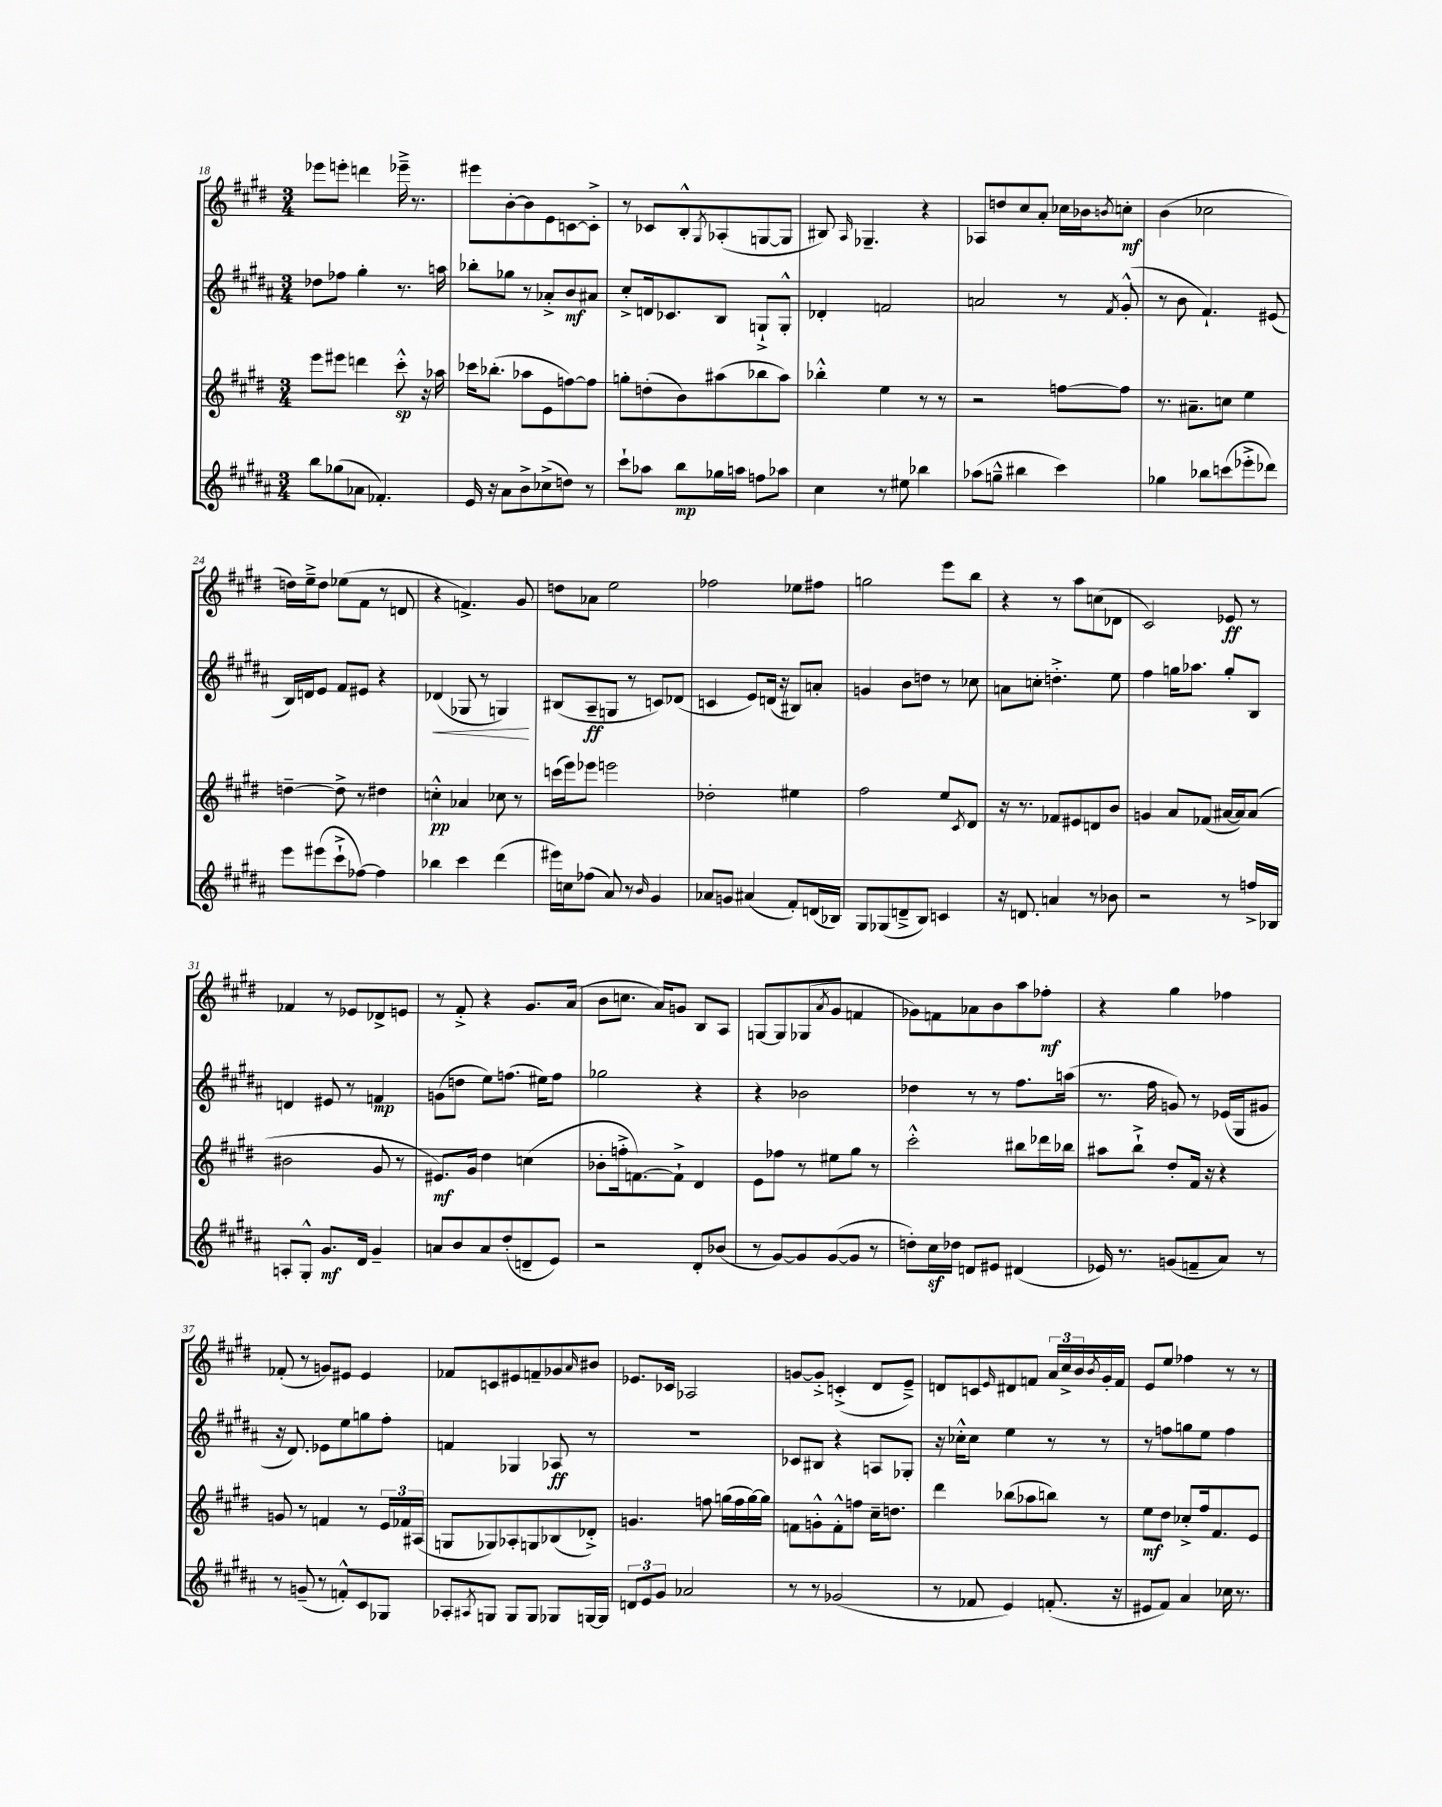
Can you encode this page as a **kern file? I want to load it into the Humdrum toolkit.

**kern	**kern	**kern	**kern
*staff4	*staff3	*staff2	*staff1
*clefG2	*clefG2	*clefG2	*clefG2
*k[f#c#g#d#a#]	*k[f#c#g#d#]	*k[f#c#g#d#a#]	*k[f#c#g#d#]
*M3/4	*M3/4	*M3/4	*M3/4
8bb	8eee	8dd-	8eee-
(8gg-	8eee#	8ff-	8eee'
8a-	4ddd	4gg#'	4ddd
4.f-')	.	.	.
.	8ccc#'^^	8.r	16eee-~^
.	.	.	8.r
.	16r	.	.
.	16aa-	16aa	.
=	=	=	=
16e	16ccc-	8bb-'	8eee#
16r	(8.bb-'	.	.
8a#	.	8gg-	[8b'
8b^	8aa-	8r	8b]
(8cc-^	8e	8a-'^	8e
8dd)	[8ff)	8b	[8c
8r	8ff]	8a#	8c'^]
=	=	=	=
8ccc#`	8gg'	8cc#'^	8r
8aa-	(8dd'	16d	8c-
.	.	8.c-	.
8bb	8b)	.	8B'^^
.	.	.	8qG#
16gg-	(8aa#	8B	(8A-'
16aa	.	.	.
8ff	8bb-	8G`^	[8G
8aa-	8aa#)	8G'^^	8G]
=	=	=	=
4cc#	4bb-'^^	4d-'	8B#)
.	.	.	16qqA
.	.	.	4.G-~
8r	4ee	2f	.
8ee#	.	.	.
4bb-	8r	.	4r
.	8r	.	.
=	=	=	=
(8aa-	2r	2a	8A-
8gg~^^	.	.	8dd
4bb#	.	.	8cc#
.	.	.	8a'
4ccc#)	[8ff	8r	16cc-
.	.	.	16b-
.	.	8qf#	8qb
.	8ff]	(8g#'^^	8cc'
=	=	=	=
4gg-	8.r	8r	(4b
.	.	8b	.
.	8.a#~	.	.
8bb-	.	4.f#`)	2cc-
(8ccc	8cc	.	.
8eee-'^	4ee	.	.
8ddd-)	.	(8e#	.
=	=	=	=
8eee	[4dd~	16B)	16dd)
.	.	16d	16ee~^
(8eee#	.	8e	8dd
8ccc#`^	8dd^]	8f#	(8ee-
[8ff-)	8r	8e#	8f#
4ff-]	4dd#	4r	8r
.	.	.	8d
=	=	=	=
4bb-	4cc'^^	(4d-	4r
4ccc#	4a-	8G-	4.f^)
.	.	8r	.
(4ddd#	8cc-	4G)	.
.	8r	.	8g#
=	=	=	=
16eee#)	(16ccc	(8B#	8dd
16cc	16eee)	.	.
(8ff-	8eee-	8A#~	8a-
8a#)	2eee	8G	2ee
8r	.	8r	.
16qqb	.	.	.
4g#	.	8c)	.
.	.	(8d-	.
=	=	=	=
8a-	2dd-'	4c	2ff-
8g	.	.	.
(4a#	.	8e)	.
.	.	(16d	.
.	.	16r	.
8f#')	4ee#	8B#)	8ee-
(16d	.	8a'	8ff#
16B-)	.	.	.
=	=	=	=
8G#	2ff#	4g	2gg
(8G-	.	.	.
8d~^	.	8b	.
8B)	.	8dd	.
4c	8ee	8r	8eee
.	8qc#	.	.
.	8d#	8cc-	8bb
=	=	=	=
16r	16r	8a	4r
8.d	8.r	.	.
.	.	8cc'	.
4a	8f-	4.dd'^	8r
.	8e#	.	8aa
8r	8d	.	(8cc
8b-	8b	8ee	8d-
=	=	=	=
2r	4g	4ff#	2c#)
.	8a	16gg	.
.	.	8.aa-	.
.	(8f-	.	.
8r	[16a#	8gg'	8e-
.	16a#])	.	.
16ff^	(8a#	8B	8r
16B-	.	.	.
=	=	=	=
8A'	2b#	4d	4f-
8G#'^^	.	.	.
8.g#	.	8e#	8r
.	.	8r	8e-
16d#	.	.	.
4g#~	8g#	4f	8d-^
.	8r	.	8e
=	=	=	=
8a	8.e#)	(8g	8r
8b	.	8dd	8f#'^
.	16g#	.	.
8a	4dd#	8ee)	4r
(8dd#'	.	(8.ff	.
8d~	(4cc	.	8.g#
.	.	16ee#)	.
8e)	.	8ff	.
.	.	.	(16a
=	=	=	=
2r	8b-'	2gg-	8b
.	16ff'^	.	8.cc
.	[8.f)	.	.
.	.	.	16a)
.	8f`^]	.	8g
8d#'	4d#	4r	8B
(8b-	.	.	8A
=	=	=	=
8r	8e	4r	[8G
[8g#)	8ff-	.	8G]
8g#]	8r	2b-	(8G-
.	.	.	8qa
([8g#	8ee#	.	8g#
8g#]	8gg#	.	4f
8r	8r	.	.
=	=	=	=
8dd')	2ccc#'^^	4dd-	8g-)
16cc#	.	.	8f
16dd-	.	.	.
8d	.	8r	8a-
8e#	.	8r	8b
(4d#	8bb#	8.ff#	8aa
.	16ddd-	.	8ff-'
.	16bb-	(16aa	.
=	=	=	=
16e-)	8aa#	8.r	4r
8.r	.	.	.
.	8bb`^	.	.
.	.	16ff#	.
(8g	8dd#'	8g)	4gg#
8f~	16f#	8r	.
.	16r	.	.
8a#)	4r	(16e-	4ff-
.	.	16G#	.
8r	.	8g#	.
=	=	=	=
8r	8g	16r	(8f-'
.	.	8.d#)	.
(8g~	8r	.	8r
8r	4f	8e-	8g)
8f'^^)	.	8ee	8e#
8c#	8r	8gg	4e#
8G-	24e	8ff#'	.
.	24f-	.	.
.	(24A#	.	.
=	=	=	=
8A-'	8G	4f	8f-
8qA#	.	.	.
8G	8G-)	.	8c
8G	8A-'	4G-	8e#
8G	8G	.	8f~
8G-	(8B-	8A-	8g-
.	.	.	16qqa
[16G	8d-'^)	8r	8b#
16G]	.	.	.
=	=	=	=
12d	4.g	2.r	8.e-
12e	.	.	.
12g#	.	.	.
.	.	.	16c-
2a-	.	.	2A-
.	8ff	.	.
.	(16gg	.	.
.	16ff	.	.
.	[16gg)	.	.
.	16gg]	.	.
=	=	=	=
8r	8f	8c-	[8g
8r	8g'^^	8B#	8g'^]
(2g-	8f'^^	4r	(4c'^
.	8ff	.	.
.	16cc#~	8A	8d#
.	8.dd	.	.
.	.	8G-'	8e~^)
=	=	=	=
8r	4ddd#	16r	8d
.	.	16cc-'^^	.
8f-	.	8cc-	8c
.	.	.	16qqe
4e)	(8bb-	4ee	8d#
.	8aa-	.	8f
(8.f'	8bb)	8r	24a
.	.	.	24cc#^
.	.	.	24b
.	.	.	8qb
.	8r	8r	16g#'
16r	.	.	16f
=	=	=	=
8e#	8ee	8r	8e
8f#)	8dd#	8ff	8ee
4a#	8cc-'^	8gg	4ff-
.	16ff#	8ee	.
.	8.f#	.	.
16cc-	.	4ff	8r
8.r	.	.	.
.	8e	.	8r
==	==	==	==
*-	*-	*-	*-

■ ■ ■

How many lines of the records contain the string "kern", with case counting? Reply with the number alone.

◆ Task output ◆
2